» EXERCISE DIRECTIONS
In the entries that follow, the lines from the one with "People - Nexsen: none" through the one with "Missing Team: [511,1229,839,1506]" are the ones to write out, exactly and with both ends included. Nothing else should appear.

» RECORDS TO PROCESS
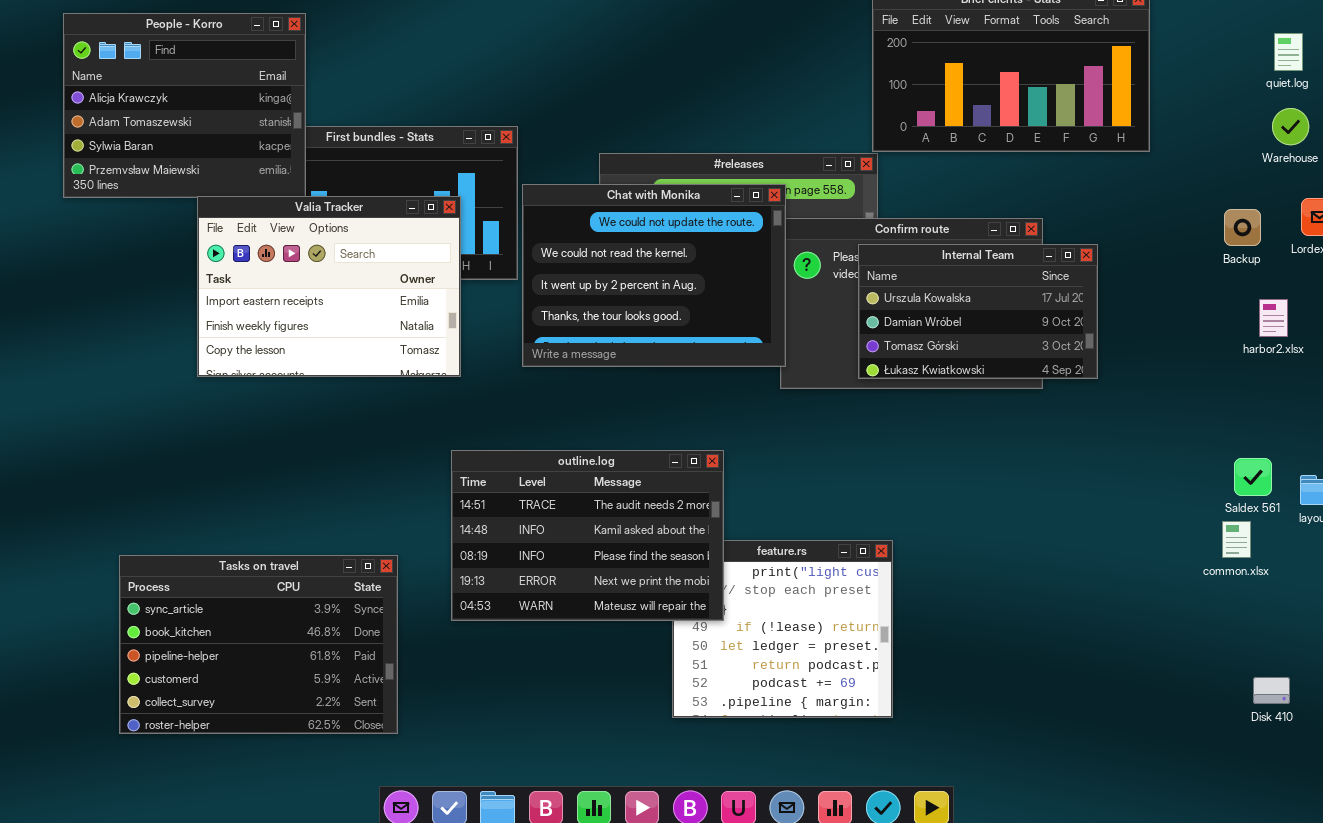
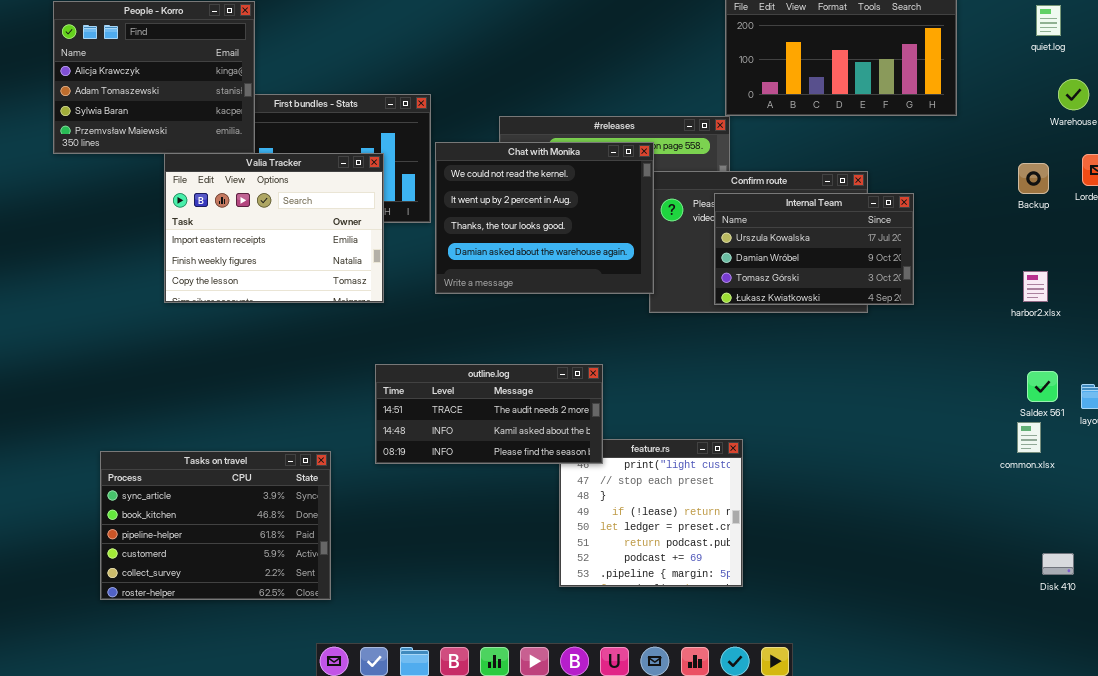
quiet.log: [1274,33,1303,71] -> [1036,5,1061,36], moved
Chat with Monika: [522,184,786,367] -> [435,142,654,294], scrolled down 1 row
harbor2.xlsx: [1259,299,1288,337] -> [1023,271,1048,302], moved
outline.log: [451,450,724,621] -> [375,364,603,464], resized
--
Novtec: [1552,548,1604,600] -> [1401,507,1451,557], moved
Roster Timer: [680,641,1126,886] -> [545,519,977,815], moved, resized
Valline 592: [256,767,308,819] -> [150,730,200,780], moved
* * *
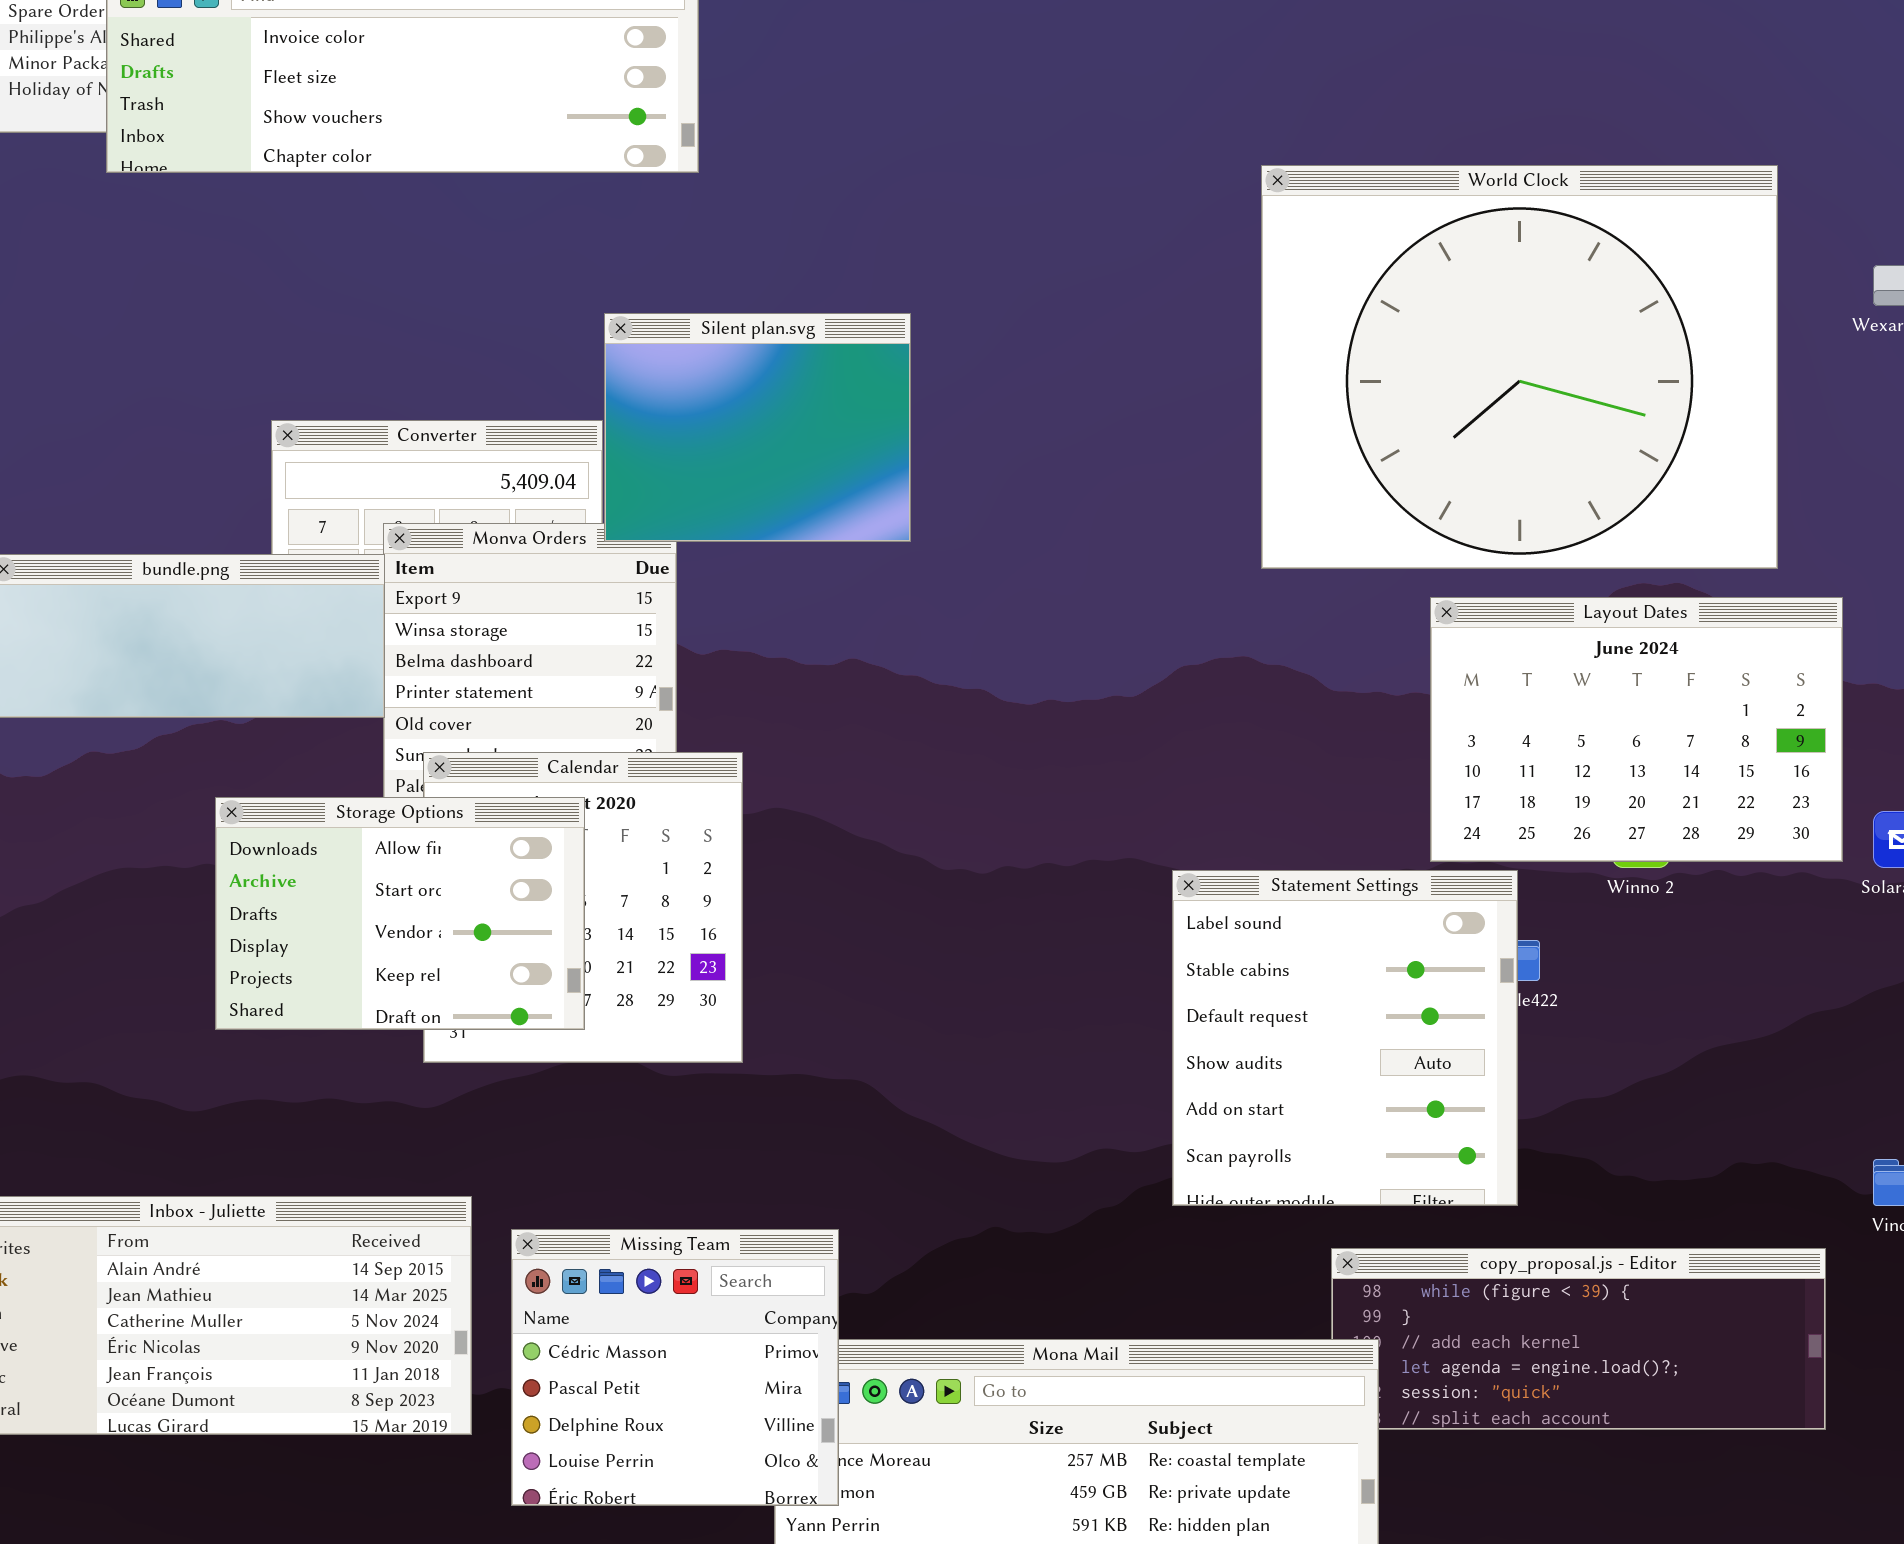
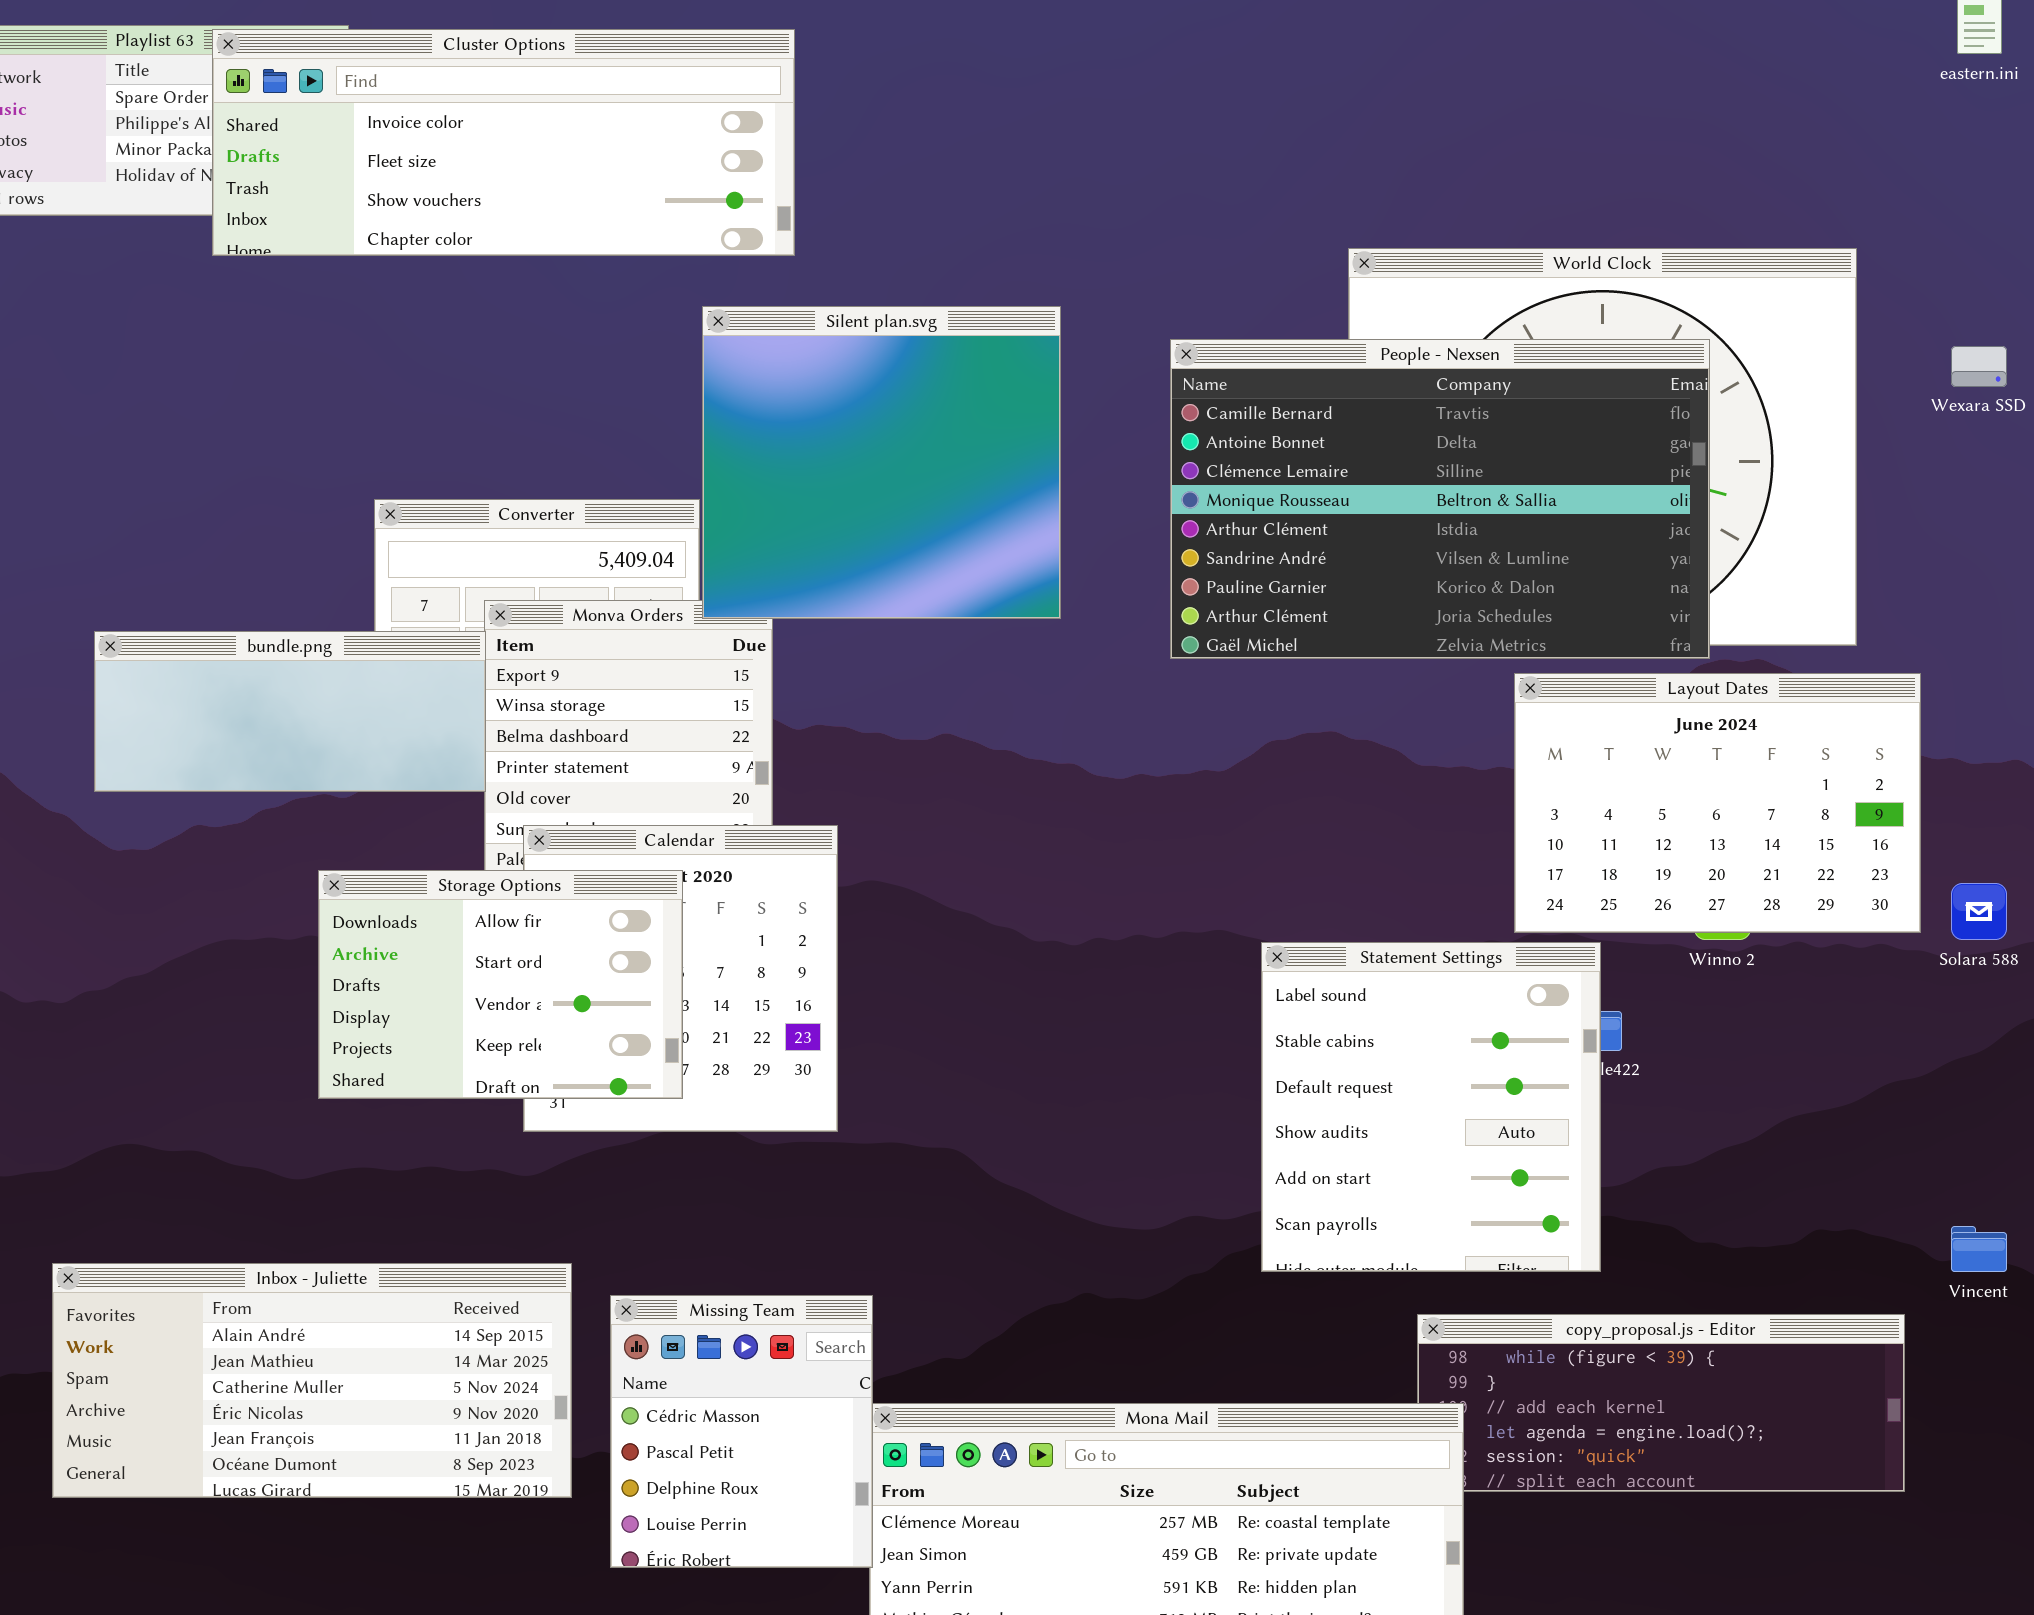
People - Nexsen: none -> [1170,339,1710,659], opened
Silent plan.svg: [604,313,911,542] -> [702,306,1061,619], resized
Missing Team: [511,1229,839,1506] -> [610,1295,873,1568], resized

» RESULT
People - Nexsen: none -> [1170,339,1710,659], opened
Silent plan.svg: [604,313,911,542] -> [702,306,1061,619], resized
Missing Team: [511,1229,839,1506] -> [610,1295,873,1568], resized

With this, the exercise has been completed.